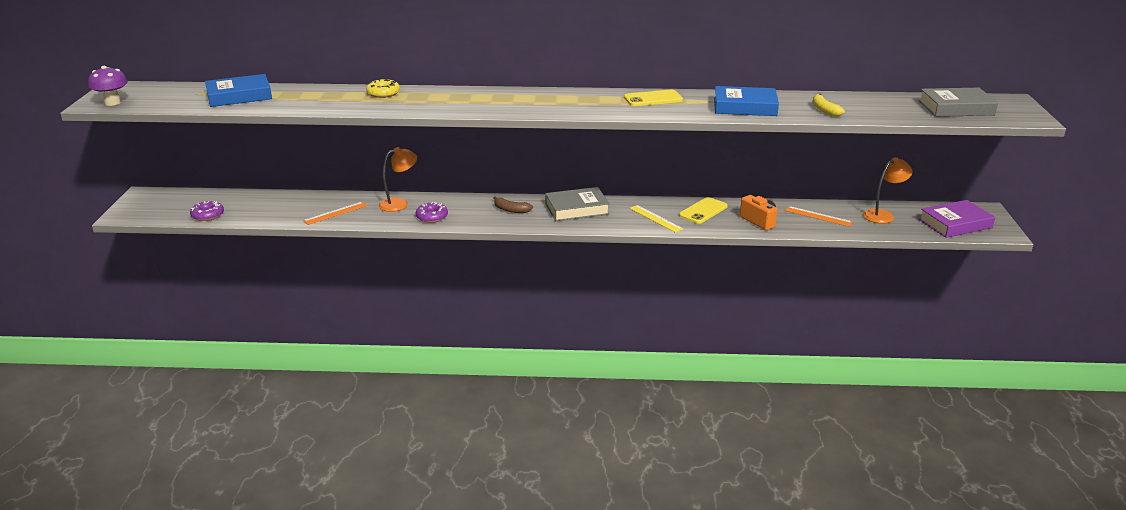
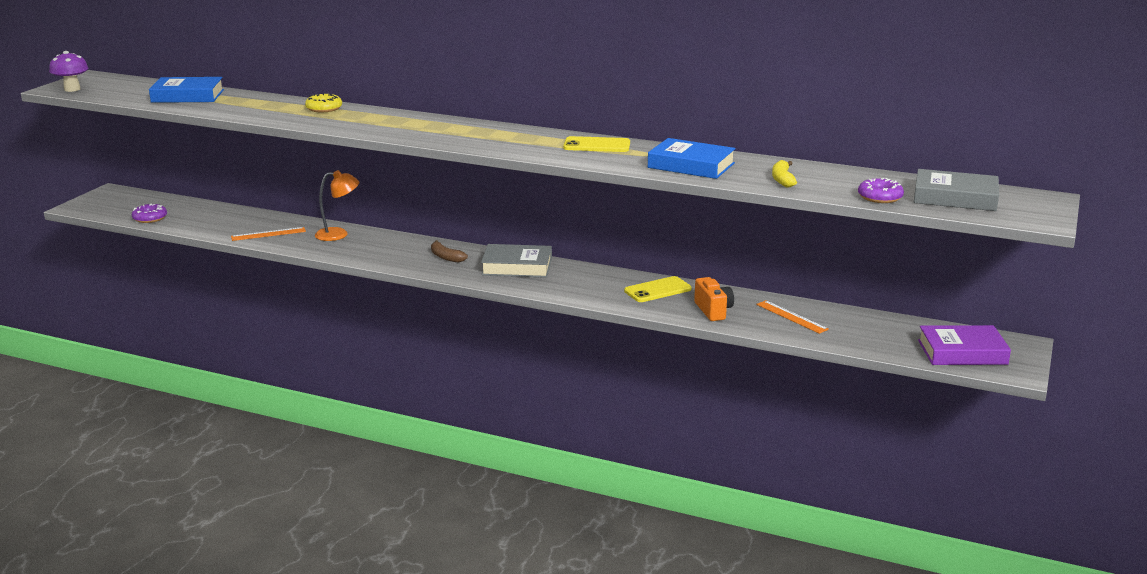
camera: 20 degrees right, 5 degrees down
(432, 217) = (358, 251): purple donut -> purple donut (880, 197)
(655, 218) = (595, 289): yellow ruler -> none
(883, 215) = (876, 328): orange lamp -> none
+--
Show each line of the material that includes the word "none".

(655, 218) = (595, 289): yellow ruler -> none
(883, 215) = (876, 328): orange lamp -> none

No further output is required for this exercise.